Recorded information: Begin

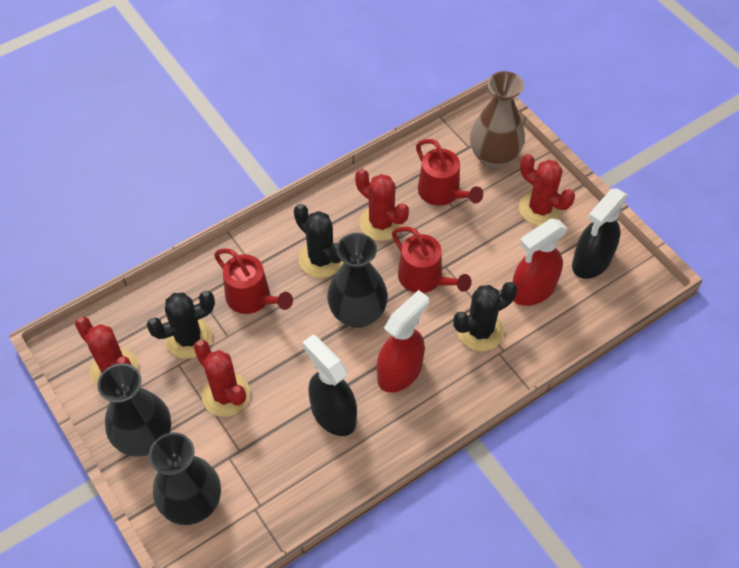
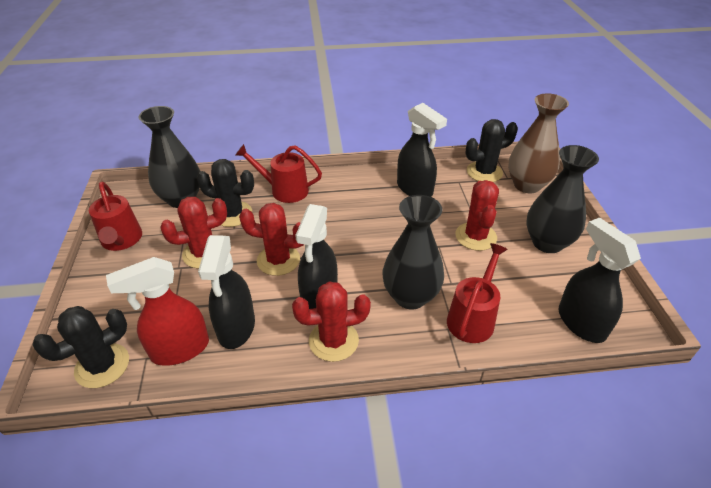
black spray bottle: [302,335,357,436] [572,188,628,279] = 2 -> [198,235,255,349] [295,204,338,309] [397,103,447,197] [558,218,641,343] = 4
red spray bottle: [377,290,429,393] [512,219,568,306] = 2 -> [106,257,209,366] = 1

Recorded information: End
Recorded information: Begin

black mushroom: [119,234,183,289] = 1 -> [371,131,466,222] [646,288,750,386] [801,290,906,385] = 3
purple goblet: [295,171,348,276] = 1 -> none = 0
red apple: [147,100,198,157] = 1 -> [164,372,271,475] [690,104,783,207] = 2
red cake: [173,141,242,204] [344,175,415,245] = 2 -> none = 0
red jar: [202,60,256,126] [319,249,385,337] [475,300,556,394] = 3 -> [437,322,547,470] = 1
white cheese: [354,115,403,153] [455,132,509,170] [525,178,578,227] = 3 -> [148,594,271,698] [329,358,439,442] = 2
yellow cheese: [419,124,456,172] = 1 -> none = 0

Recorded information: End

**What is being asked**. When a line in the listing has the word "spray", return that line.

**Output of the task**.
black spray bottle: [302,335,357,436] [572,188,628,279] = 2 -> [198,235,255,349] [295,204,338,309] [397,103,447,197] [558,218,641,343] = 4
red spray bottle: [377,290,429,393] [512,219,568,306] = 2 -> [106,257,209,366] = 1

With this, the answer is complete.